### WHAT THE TASK ASKS
Only the lines in the entries below from the line with "yellow line: (93, 75) -> (73, 66), turned -35" to the line with "blue pentagon: (81, 48)", both included, belong in the answer, transcribed exactly and without pictures.

Shape transformation data:
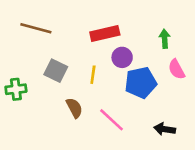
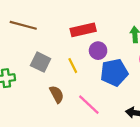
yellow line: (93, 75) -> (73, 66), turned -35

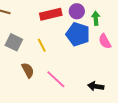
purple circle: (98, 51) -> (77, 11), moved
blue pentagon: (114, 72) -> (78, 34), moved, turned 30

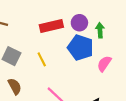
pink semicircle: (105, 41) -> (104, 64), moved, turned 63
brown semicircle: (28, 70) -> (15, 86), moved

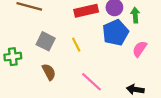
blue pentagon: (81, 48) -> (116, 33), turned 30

---

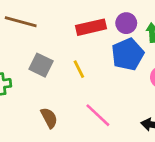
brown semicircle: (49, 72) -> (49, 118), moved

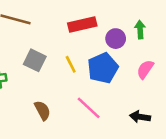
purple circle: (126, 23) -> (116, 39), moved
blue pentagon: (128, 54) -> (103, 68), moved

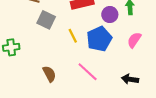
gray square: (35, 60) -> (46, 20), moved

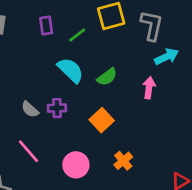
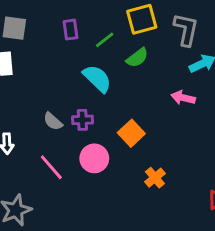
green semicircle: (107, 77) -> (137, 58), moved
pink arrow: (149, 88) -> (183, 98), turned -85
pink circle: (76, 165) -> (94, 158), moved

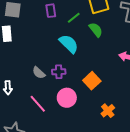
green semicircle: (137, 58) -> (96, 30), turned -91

### REPLY TO THE TASK
yellow line: (93, 75) -> (73, 66), turned -35

purple circle: (98, 51) -> (77, 11), moved
blue pentagon: (114, 72) -> (78, 34), moved, turned 30

pink semicircle: (105, 41) -> (104, 64), moved, turned 63
brown semicircle: (28, 70) -> (15, 86), moved

blue pentagon: (81, 48) -> (116, 33), turned 30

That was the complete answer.